**Work required:**
Show every row below that contains the word "trapezoid".

╭─ Available records

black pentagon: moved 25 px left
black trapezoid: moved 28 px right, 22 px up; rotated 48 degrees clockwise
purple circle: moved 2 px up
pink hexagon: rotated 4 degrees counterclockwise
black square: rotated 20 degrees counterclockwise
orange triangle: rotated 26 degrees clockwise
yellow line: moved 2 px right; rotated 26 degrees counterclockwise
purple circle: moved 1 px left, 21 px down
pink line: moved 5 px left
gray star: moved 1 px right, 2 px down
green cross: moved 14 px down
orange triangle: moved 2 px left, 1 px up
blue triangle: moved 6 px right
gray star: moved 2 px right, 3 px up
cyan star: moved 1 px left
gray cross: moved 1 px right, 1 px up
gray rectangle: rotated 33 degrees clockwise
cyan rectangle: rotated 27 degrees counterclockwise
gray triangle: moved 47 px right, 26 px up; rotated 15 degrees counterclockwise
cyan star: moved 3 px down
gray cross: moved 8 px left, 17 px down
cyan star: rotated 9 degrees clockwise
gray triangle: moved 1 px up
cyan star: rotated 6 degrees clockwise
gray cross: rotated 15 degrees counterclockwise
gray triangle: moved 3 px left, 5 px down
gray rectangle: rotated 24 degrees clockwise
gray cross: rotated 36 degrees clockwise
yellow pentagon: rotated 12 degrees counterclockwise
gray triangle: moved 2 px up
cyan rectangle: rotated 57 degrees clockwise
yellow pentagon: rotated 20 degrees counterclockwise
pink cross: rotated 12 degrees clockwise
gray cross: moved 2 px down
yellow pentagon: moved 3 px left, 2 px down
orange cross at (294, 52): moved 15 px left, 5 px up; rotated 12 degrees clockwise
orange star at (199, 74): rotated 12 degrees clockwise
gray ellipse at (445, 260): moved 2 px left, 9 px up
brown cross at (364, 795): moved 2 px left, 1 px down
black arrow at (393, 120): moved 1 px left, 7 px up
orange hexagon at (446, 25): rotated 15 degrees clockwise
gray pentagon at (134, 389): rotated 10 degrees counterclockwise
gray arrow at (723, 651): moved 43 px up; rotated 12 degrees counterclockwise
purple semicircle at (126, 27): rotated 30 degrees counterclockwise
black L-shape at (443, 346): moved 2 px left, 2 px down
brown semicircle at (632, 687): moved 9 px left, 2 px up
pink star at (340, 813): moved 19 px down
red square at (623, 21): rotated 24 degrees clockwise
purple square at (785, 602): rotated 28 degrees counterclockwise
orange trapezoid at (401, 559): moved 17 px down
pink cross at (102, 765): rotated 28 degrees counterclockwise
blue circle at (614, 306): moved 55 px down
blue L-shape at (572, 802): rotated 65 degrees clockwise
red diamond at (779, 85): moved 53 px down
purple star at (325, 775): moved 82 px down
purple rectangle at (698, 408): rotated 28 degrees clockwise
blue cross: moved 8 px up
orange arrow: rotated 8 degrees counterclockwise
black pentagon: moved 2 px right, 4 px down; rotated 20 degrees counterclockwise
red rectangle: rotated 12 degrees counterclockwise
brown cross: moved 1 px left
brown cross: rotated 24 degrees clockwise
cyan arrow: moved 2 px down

╰─

**Completed exercise:**
black trapezoid: moved 28 px right, 22 px up; rotated 48 degrees clockwise
orange trapezoid at (401, 559): moved 17 px down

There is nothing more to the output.